Prompt: What you need to produce from the material below is an exact transcription of the lines from the one with "camera: 80 degrees right, 25 degrees up" through the one with "(492, 346) = (244, 508): white", both included, and no other line.

Records for this task:
**********

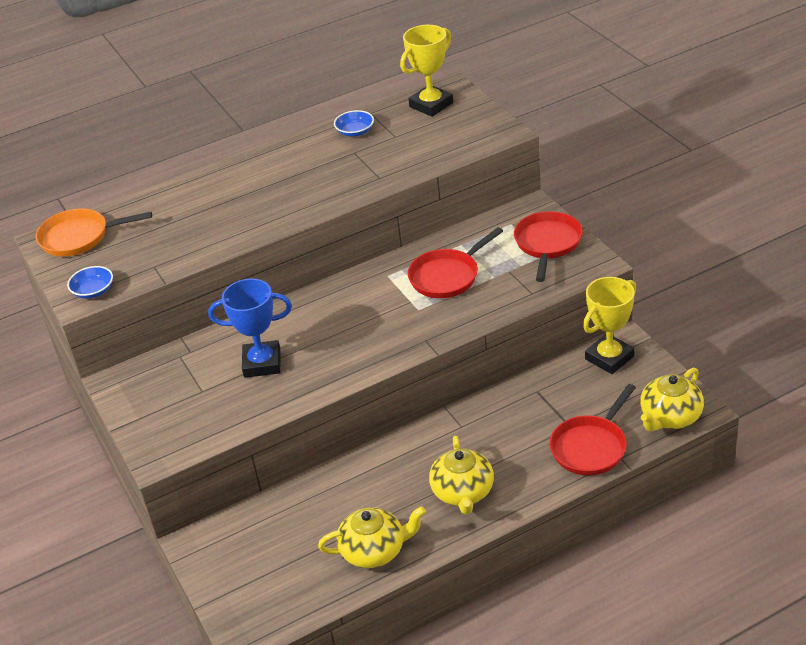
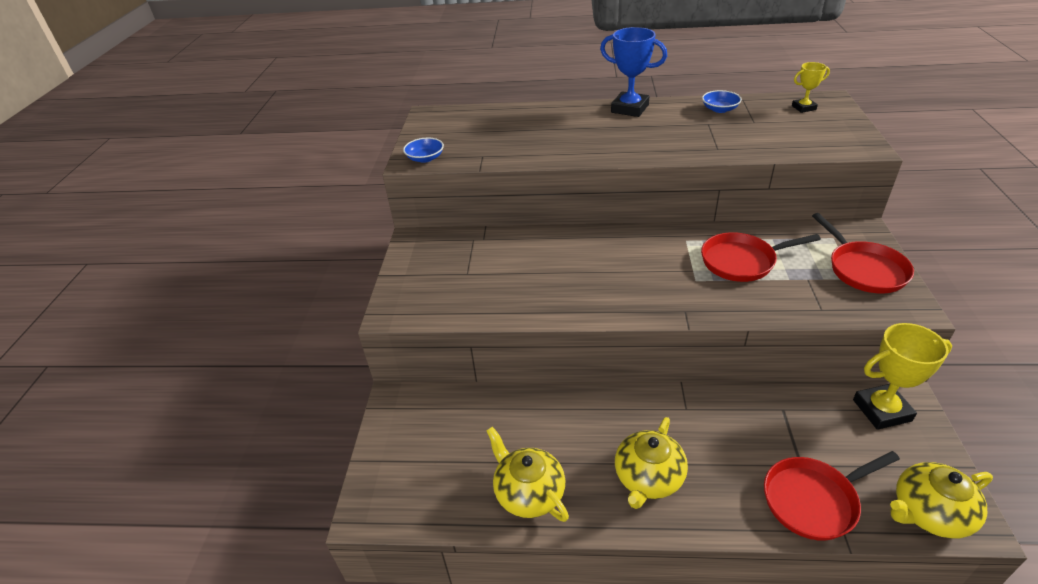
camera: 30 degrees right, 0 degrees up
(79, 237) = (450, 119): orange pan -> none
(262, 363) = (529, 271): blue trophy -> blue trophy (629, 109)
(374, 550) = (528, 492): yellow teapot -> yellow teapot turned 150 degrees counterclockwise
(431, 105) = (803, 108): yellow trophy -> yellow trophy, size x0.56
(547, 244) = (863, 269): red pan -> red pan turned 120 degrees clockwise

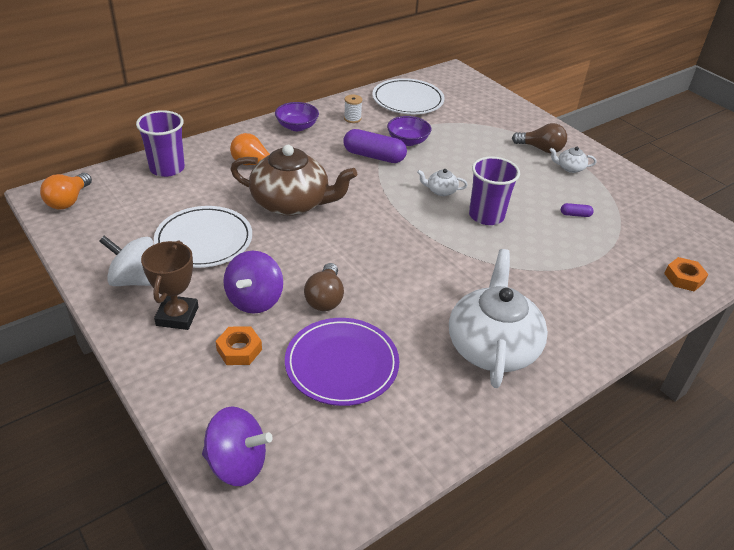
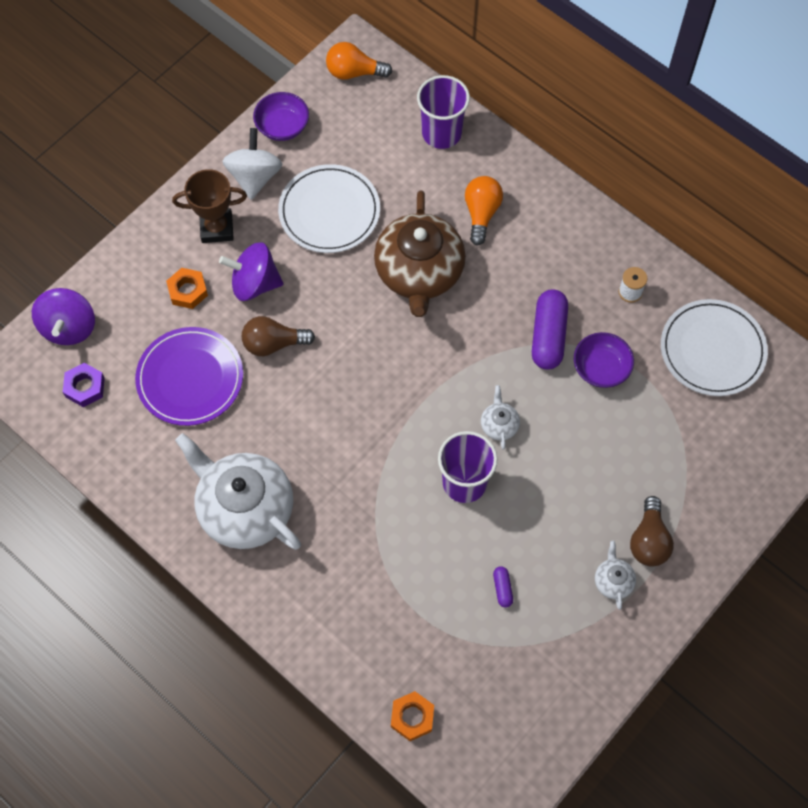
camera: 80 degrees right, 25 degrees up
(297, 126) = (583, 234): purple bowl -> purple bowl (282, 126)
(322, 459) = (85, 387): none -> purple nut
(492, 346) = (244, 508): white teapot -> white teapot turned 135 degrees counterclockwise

**********

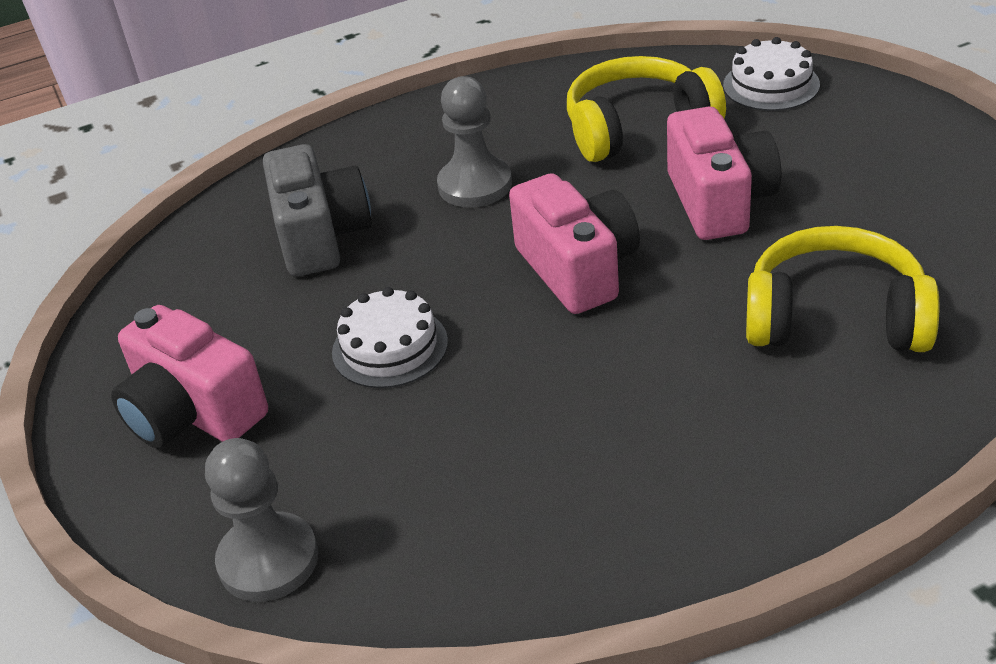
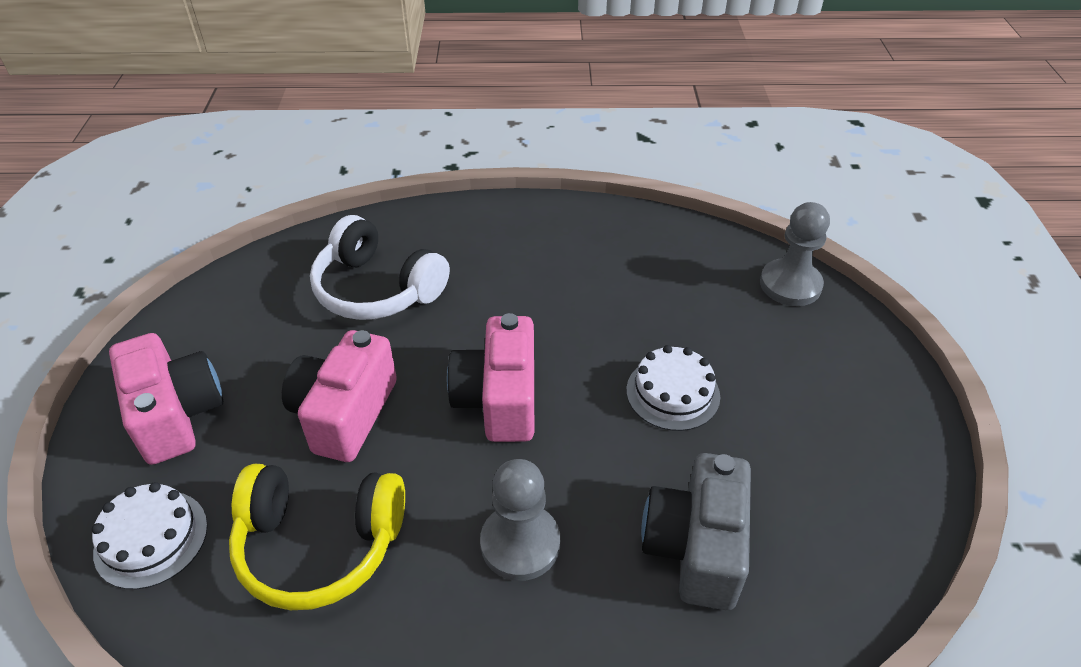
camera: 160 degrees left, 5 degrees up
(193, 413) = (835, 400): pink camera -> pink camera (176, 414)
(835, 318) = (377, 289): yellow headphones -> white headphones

**********

Solved problem:
camera: 80 degrees right, 25 degrees up
(297, 126) = (583, 234): purple bowl -> purple bowl (282, 126)
(322, 459) = (85, 387): none -> purple nut
(492, 346) = (244, 508): white teapot -> white teapot turned 135 degrees counterclockwise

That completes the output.